Working data START

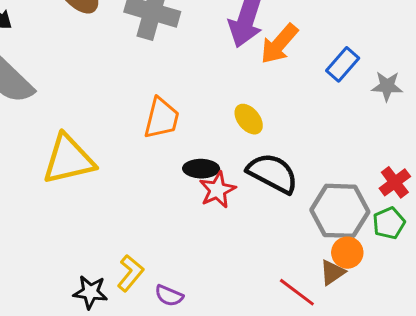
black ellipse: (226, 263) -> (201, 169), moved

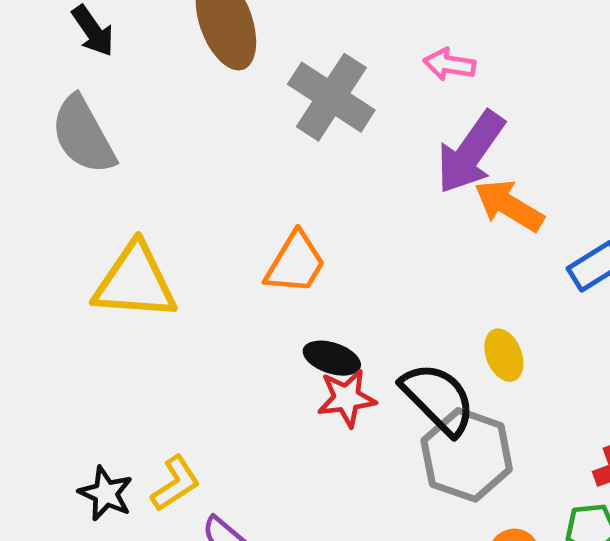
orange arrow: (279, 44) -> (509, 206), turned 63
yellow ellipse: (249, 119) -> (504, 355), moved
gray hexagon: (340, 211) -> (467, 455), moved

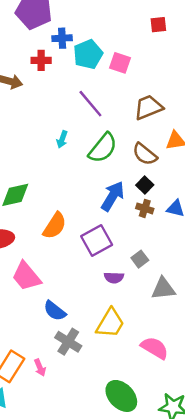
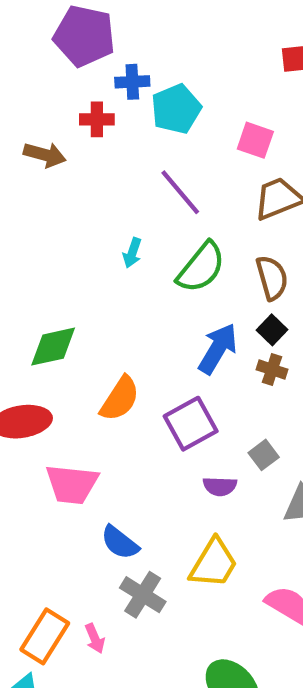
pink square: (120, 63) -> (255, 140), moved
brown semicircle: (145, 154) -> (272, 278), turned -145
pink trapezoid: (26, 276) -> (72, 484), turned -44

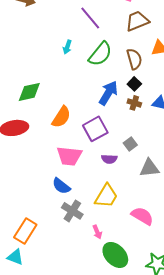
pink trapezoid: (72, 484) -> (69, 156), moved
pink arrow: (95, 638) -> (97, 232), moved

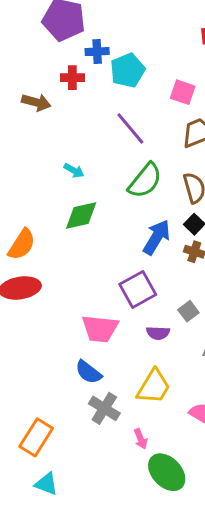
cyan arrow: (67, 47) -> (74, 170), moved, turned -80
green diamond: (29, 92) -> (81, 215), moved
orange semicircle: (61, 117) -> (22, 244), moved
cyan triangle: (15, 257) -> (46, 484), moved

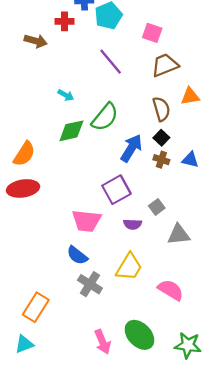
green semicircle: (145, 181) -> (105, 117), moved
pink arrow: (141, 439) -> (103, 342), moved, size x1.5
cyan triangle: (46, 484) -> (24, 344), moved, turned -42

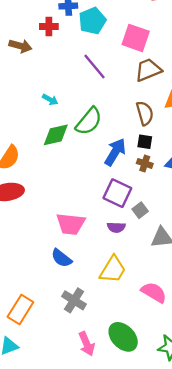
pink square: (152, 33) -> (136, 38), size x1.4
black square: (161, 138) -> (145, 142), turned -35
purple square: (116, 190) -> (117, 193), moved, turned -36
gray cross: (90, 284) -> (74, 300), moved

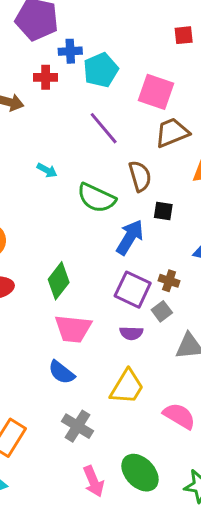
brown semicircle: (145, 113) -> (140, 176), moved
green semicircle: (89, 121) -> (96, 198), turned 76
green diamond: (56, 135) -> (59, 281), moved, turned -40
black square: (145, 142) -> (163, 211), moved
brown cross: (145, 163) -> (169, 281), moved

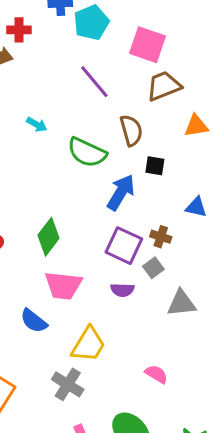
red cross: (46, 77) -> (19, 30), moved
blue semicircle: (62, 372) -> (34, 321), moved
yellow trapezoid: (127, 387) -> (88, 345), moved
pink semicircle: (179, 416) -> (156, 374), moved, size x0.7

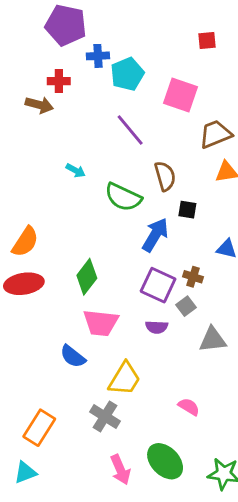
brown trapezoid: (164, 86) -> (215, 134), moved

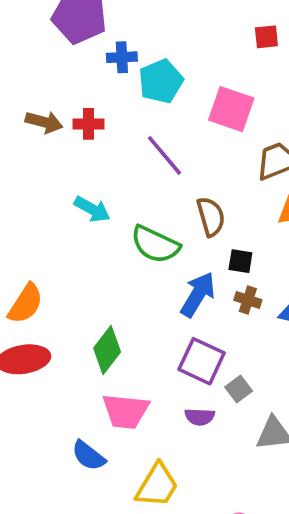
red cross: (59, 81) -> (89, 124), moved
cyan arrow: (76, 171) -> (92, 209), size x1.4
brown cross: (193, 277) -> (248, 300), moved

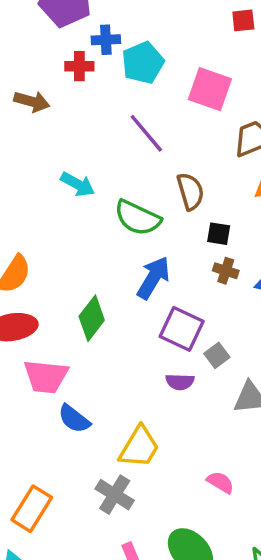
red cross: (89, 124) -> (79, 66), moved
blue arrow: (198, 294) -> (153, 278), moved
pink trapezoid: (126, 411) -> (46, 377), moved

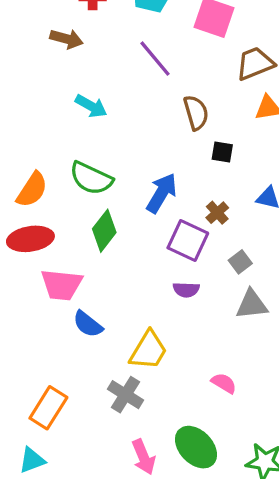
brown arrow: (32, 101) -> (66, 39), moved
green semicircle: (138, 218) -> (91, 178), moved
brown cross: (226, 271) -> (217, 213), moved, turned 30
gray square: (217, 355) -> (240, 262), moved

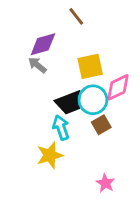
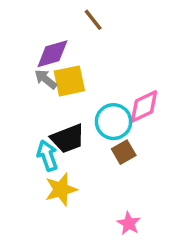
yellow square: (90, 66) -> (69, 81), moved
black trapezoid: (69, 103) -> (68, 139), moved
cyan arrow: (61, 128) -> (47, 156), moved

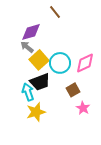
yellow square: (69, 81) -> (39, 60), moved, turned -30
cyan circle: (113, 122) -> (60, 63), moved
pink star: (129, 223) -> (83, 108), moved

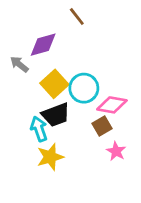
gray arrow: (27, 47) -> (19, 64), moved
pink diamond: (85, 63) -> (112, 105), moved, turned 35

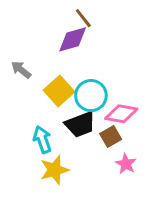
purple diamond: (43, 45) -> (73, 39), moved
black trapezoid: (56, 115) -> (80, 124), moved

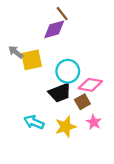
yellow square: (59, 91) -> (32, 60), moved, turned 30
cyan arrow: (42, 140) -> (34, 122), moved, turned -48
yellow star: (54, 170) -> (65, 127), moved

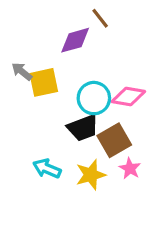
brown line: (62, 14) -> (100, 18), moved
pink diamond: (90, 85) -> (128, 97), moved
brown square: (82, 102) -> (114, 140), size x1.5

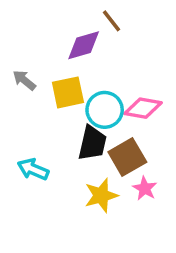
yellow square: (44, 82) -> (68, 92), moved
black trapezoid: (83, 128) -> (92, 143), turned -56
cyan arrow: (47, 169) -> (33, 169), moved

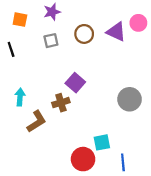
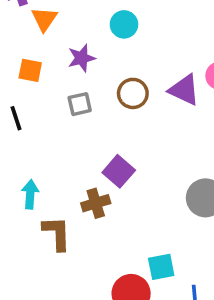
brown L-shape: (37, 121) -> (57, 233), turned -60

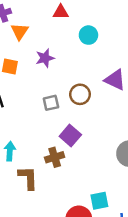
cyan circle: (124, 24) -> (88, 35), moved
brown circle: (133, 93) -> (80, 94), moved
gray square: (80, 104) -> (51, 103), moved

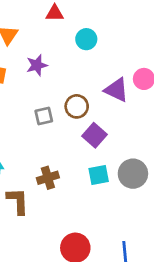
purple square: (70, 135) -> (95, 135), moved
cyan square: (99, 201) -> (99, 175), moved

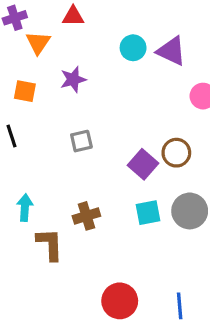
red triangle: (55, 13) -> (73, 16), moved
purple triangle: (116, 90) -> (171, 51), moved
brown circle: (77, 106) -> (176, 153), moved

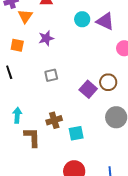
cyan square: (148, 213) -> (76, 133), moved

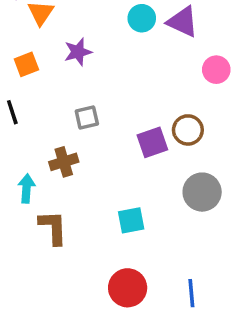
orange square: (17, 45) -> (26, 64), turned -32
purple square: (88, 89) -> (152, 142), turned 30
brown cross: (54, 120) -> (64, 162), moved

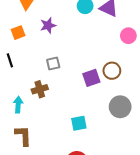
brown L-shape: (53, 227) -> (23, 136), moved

Working data END
Working data START

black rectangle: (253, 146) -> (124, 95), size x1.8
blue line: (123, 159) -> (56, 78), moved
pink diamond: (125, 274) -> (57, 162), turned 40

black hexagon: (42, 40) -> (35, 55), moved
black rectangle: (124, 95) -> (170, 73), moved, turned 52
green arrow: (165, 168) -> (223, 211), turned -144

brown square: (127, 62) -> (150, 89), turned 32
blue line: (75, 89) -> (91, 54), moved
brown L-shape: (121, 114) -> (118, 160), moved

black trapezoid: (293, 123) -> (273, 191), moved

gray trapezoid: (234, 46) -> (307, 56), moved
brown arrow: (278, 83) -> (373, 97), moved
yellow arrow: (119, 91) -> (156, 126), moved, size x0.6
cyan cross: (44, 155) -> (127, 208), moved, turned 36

Working data END

Your assignment: Within the material above, find the part that opens with the line containing "cyan triangle: (15, 257) -> (46, 484), moved" and closes with the line containing "brown square: (82, 102)", and reproduce it exactly without the pictures.

Answer section:
cyan triangle: (15, 257) -> (46, 484), moved

green semicircle: (145, 181) -> (105, 117), moved
pink arrow: (141, 439) -> (103, 342), moved, size x1.5
cyan triangle: (46, 484) -> (24, 344), moved, turned -42

pink square: (152, 33) -> (136, 38), size x1.4
black square: (161, 138) -> (145, 142), turned -35
purple square: (116, 190) -> (117, 193), moved, turned -36
gray cross: (90, 284) -> (74, 300), moved

brown semicircle: (145, 113) -> (140, 176), moved
green semicircle: (89, 121) -> (96, 198), turned 76
green diamond: (56, 135) -> (59, 281), moved, turned -40
black square: (145, 142) -> (163, 211), moved
brown cross: (145, 163) -> (169, 281), moved

red cross: (46, 77) -> (19, 30), moved
blue semicircle: (62, 372) -> (34, 321), moved
yellow trapezoid: (127, 387) -> (88, 345), moved
pink semicircle: (179, 416) -> (156, 374), moved, size x0.7

brown trapezoid: (164, 86) -> (215, 134), moved

red cross: (59, 81) -> (89, 124), moved
cyan arrow: (76, 171) -> (92, 209), size x1.4
brown cross: (193, 277) -> (248, 300), moved

red cross: (89, 124) -> (79, 66), moved
blue arrow: (198, 294) -> (153, 278), moved
pink trapezoid: (126, 411) -> (46, 377), moved

brown arrow: (32, 101) -> (66, 39), moved
green semicircle: (138, 218) -> (91, 178), moved
brown cross: (226, 271) -> (217, 213), moved, turned 30
gray square: (217, 355) -> (240, 262), moved

yellow square: (90, 66) -> (69, 81), moved
black trapezoid: (69, 103) -> (68, 139), moved
cyan arrow: (61, 128) -> (47, 156), moved

yellow square: (69, 81) -> (39, 60), moved, turned -30
cyan circle: (113, 122) -> (60, 63), moved
pink star: (129, 223) -> (83, 108), moved

gray arrow: (27, 47) -> (19, 64), moved
pink diamond: (85, 63) -> (112, 105), moved, turned 35

purple diamond: (43, 45) -> (73, 39), moved
black trapezoid: (56, 115) -> (80, 124), moved

yellow square: (59, 91) -> (32, 60), moved, turned 30
cyan arrow: (42, 140) -> (34, 122), moved, turned -48
yellow star: (54, 170) -> (65, 127), moved

brown line: (62, 14) -> (100, 18), moved
pink diamond: (90, 85) -> (128, 97), moved
brown square: (82, 102) -> (114, 140), size x1.5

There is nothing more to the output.